__TASK DATA__:
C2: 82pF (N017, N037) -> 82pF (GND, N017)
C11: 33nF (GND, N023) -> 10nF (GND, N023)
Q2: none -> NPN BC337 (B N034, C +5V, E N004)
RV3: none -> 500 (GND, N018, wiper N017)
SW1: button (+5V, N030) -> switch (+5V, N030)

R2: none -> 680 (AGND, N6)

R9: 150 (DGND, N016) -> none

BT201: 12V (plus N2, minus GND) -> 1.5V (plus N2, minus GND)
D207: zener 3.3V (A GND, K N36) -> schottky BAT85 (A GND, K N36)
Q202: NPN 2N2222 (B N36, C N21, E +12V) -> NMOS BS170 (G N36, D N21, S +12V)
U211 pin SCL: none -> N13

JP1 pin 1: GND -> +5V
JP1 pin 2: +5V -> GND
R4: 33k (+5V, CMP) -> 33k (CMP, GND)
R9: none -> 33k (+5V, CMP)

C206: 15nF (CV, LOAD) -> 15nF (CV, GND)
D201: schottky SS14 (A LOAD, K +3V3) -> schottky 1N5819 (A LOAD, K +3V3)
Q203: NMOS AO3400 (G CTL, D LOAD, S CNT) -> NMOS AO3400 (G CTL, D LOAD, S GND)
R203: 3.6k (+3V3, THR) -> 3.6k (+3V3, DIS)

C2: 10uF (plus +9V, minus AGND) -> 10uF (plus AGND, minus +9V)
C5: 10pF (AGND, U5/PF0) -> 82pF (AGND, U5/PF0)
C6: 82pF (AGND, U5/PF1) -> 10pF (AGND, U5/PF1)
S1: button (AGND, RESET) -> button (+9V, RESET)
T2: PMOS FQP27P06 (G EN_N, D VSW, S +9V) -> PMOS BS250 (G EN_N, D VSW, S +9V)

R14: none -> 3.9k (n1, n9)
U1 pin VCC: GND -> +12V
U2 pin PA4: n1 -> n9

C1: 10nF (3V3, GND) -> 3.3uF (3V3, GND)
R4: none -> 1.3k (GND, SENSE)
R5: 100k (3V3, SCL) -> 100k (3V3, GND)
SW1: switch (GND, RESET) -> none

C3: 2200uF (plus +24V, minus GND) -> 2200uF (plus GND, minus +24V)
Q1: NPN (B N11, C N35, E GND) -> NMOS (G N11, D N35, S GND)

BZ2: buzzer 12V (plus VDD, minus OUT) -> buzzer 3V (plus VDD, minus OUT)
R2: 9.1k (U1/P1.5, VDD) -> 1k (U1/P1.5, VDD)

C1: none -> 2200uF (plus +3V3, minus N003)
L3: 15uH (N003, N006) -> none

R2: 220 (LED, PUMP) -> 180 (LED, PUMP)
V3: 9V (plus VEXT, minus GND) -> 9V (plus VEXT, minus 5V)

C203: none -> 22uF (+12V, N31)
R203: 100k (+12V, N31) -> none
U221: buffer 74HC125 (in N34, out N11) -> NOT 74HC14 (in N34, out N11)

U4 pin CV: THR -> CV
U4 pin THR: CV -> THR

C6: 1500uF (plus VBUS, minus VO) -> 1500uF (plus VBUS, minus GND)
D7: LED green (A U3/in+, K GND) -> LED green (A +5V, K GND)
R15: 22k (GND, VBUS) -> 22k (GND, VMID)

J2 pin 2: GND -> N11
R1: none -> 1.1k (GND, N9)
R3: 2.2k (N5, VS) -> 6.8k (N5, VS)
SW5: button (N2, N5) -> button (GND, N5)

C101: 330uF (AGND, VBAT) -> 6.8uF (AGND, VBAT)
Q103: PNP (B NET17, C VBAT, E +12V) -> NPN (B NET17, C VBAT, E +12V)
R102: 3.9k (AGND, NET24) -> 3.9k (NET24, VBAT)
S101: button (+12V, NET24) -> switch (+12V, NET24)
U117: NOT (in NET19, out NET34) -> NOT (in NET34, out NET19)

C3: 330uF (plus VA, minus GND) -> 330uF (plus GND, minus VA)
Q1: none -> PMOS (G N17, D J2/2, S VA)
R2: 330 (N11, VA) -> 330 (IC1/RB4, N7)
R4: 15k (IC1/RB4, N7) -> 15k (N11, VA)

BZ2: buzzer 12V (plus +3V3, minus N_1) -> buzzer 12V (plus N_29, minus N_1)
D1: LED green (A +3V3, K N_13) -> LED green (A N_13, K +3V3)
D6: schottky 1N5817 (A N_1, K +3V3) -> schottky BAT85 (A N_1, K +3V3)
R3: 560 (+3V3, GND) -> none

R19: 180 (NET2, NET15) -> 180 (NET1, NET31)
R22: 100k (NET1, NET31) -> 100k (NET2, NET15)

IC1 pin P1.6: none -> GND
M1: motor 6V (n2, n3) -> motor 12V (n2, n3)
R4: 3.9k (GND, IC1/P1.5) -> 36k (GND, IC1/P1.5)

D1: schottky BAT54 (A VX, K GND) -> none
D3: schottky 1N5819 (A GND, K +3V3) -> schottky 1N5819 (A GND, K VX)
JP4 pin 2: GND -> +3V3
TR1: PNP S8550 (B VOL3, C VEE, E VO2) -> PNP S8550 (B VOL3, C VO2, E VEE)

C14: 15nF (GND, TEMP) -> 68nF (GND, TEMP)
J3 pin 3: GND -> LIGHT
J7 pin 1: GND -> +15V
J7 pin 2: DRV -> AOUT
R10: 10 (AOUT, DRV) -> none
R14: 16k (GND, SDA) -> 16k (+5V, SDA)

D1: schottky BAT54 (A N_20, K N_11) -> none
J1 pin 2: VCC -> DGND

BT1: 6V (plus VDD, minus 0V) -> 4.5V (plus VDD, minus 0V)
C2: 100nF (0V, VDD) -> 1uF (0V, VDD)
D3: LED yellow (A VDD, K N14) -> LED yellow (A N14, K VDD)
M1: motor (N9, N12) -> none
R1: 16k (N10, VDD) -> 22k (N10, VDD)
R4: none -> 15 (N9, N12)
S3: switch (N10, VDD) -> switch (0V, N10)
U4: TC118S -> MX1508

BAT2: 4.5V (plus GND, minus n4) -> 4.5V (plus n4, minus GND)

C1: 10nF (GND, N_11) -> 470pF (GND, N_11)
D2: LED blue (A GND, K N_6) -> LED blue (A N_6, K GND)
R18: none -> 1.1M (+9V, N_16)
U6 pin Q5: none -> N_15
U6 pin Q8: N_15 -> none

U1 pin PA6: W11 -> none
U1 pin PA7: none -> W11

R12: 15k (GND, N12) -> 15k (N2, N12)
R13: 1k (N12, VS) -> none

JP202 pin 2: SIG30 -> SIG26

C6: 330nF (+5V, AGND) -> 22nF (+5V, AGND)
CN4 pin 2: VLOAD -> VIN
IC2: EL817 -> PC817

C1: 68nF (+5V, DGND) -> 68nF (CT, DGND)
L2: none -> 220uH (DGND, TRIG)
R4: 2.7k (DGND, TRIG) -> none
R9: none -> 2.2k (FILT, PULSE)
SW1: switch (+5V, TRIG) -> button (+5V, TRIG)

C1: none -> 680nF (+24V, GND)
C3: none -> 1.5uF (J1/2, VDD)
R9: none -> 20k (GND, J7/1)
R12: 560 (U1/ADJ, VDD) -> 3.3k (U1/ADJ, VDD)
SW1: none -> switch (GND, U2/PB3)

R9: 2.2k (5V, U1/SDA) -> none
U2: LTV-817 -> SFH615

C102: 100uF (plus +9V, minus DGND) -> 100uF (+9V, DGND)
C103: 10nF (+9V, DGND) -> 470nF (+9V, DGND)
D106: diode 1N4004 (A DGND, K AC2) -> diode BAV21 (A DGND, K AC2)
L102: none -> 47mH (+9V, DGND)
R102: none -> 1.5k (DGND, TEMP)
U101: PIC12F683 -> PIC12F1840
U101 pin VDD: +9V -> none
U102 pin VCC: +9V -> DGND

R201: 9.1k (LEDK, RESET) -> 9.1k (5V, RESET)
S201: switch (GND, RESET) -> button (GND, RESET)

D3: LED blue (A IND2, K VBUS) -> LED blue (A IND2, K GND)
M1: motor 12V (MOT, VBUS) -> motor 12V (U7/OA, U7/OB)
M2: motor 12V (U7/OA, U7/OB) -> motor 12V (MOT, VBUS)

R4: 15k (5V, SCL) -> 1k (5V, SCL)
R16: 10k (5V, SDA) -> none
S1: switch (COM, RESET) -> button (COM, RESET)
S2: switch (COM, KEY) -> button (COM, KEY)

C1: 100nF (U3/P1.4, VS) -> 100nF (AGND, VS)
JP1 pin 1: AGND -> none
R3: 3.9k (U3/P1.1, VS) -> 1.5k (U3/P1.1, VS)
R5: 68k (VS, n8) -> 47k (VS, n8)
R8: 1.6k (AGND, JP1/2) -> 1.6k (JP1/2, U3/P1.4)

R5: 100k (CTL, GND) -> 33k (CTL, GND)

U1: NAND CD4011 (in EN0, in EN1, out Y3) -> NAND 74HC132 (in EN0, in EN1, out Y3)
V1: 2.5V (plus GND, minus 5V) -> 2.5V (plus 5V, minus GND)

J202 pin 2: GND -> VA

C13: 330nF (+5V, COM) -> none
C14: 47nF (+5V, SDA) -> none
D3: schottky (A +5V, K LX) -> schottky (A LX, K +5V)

__TRY IT__: Filter the data, keeping only the lines that contain "VBUS".

__RESPONSE TO THE EXERCISE__:
C6: 1500uF (plus VBUS, minus VO) -> 1500uF (plus VBUS, minus GND)
R15: 22k (GND, VBUS) -> 22k (GND, VMID)
D3: LED blue (A IND2, K VBUS) -> LED blue (A IND2, K GND)
M1: motor 12V (MOT, VBUS) -> motor 12V (U7/OA, U7/OB)
M2: motor 12V (U7/OA, U7/OB) -> motor 12V (MOT, VBUS)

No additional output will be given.